RECORDS FOR THE EXERCISE START
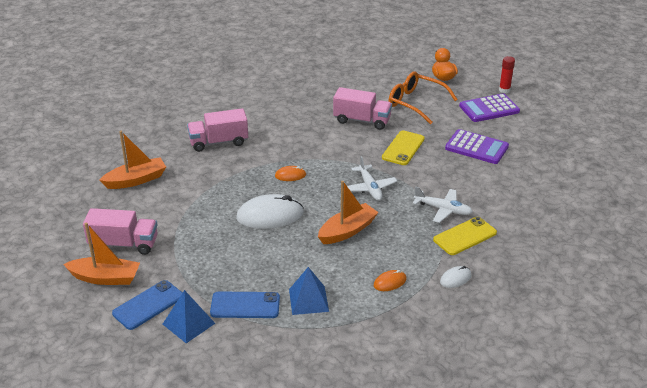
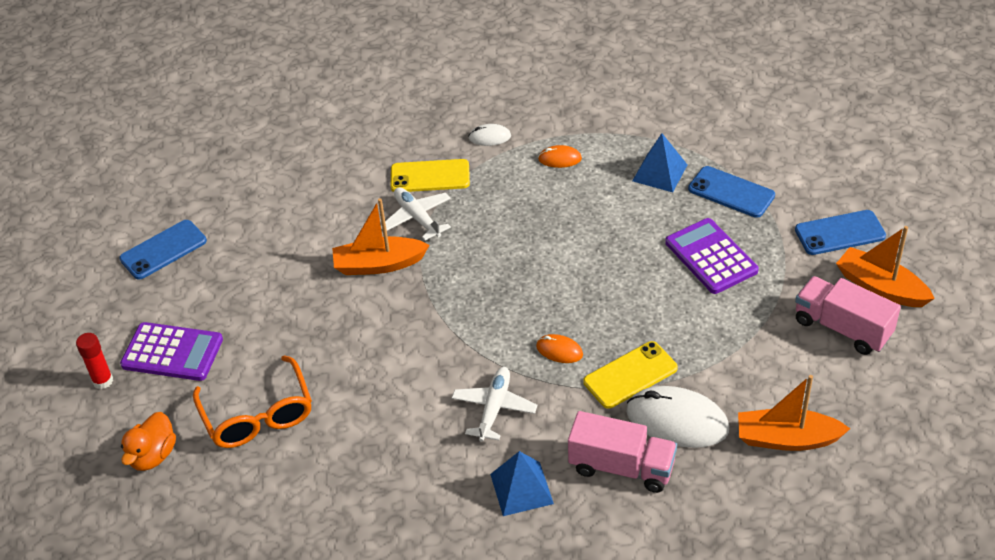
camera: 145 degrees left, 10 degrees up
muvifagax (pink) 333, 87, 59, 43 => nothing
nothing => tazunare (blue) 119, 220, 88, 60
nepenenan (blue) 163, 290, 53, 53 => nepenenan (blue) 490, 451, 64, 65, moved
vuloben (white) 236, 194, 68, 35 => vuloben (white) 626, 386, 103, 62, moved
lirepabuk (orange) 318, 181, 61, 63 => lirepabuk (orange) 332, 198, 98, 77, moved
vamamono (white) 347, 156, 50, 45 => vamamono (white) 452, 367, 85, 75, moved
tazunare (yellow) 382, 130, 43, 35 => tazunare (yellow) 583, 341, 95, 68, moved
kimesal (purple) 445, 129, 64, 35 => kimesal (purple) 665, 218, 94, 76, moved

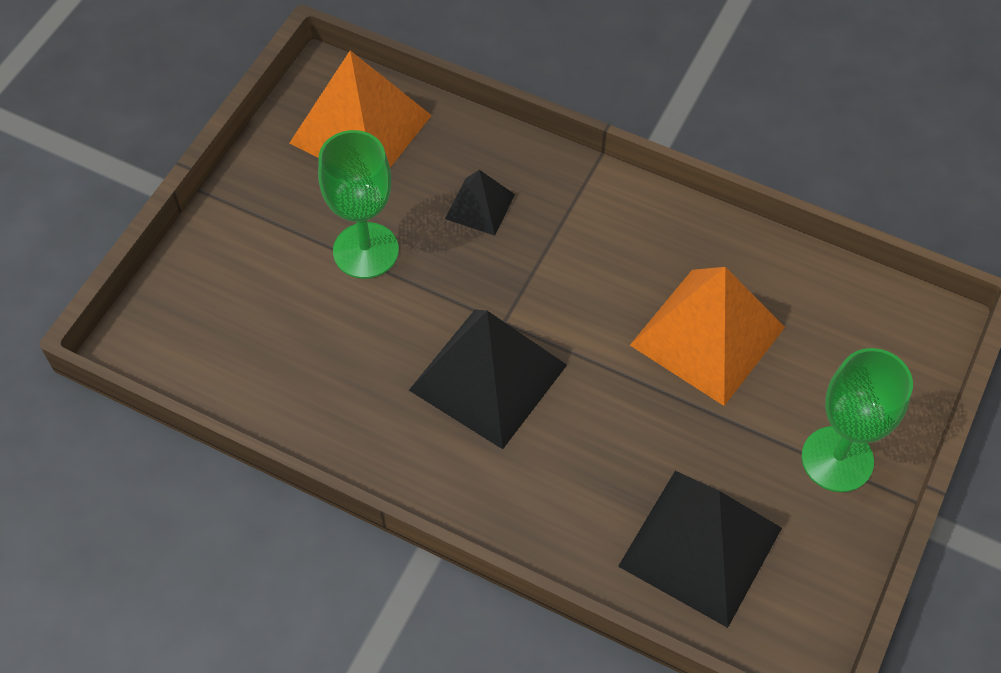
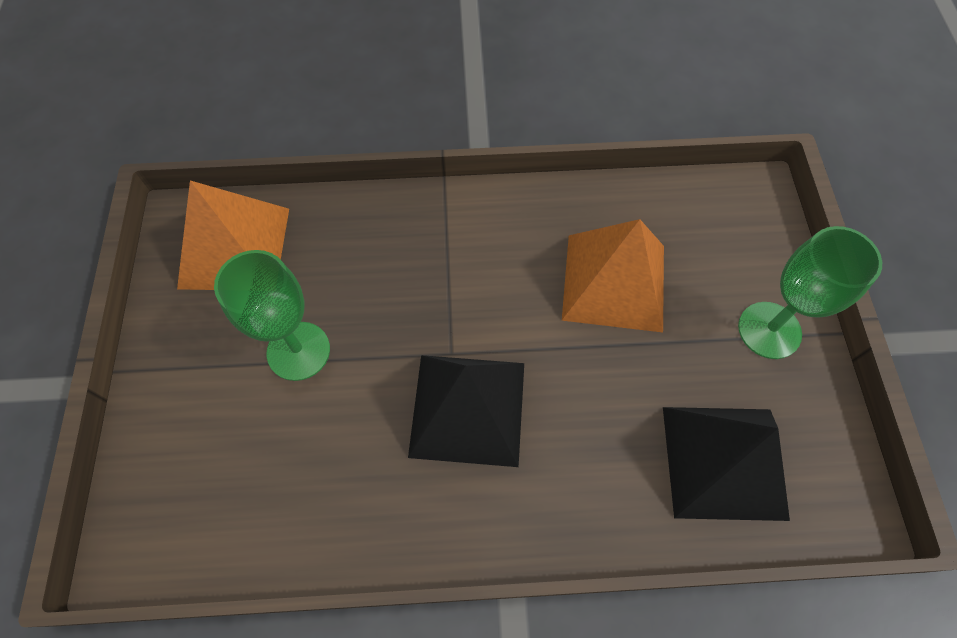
camera: 30 degrees left, 5 degrees up
nepenenan (black) 445, 170, 70, 66 => nothing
RECORDS FOR THE EXERCISE END
- [EXERCISE DIRECTIONS] Output only the lines from the line that contains "muvifagax (pink) 333, 87, 59, 43 => nothing" through the end of the material, both ends included, and skip every picture.

- [OUTPUT FOR THIS EXERCISE]
muvifagax (pink) 333, 87, 59, 43 => nothing
nothing => tazunare (blue) 119, 220, 88, 60
nepenenan (blue) 163, 290, 53, 53 => nepenenan (blue) 490, 451, 64, 65, moved
vuloben (white) 236, 194, 68, 35 => vuloben (white) 626, 386, 103, 62, moved
lirepabuk (orange) 318, 181, 61, 63 => lirepabuk (orange) 332, 198, 98, 77, moved
vamamono (white) 347, 156, 50, 45 => vamamono (white) 452, 367, 85, 75, moved
tazunare (yellow) 382, 130, 43, 35 => tazunare (yellow) 583, 341, 95, 68, moved
kimesal (purple) 445, 129, 64, 35 => kimesal (purple) 665, 218, 94, 76, moved

camera: 30 degrees left, 5 degrees up
nepenenan (black) 445, 170, 70, 66 => nothing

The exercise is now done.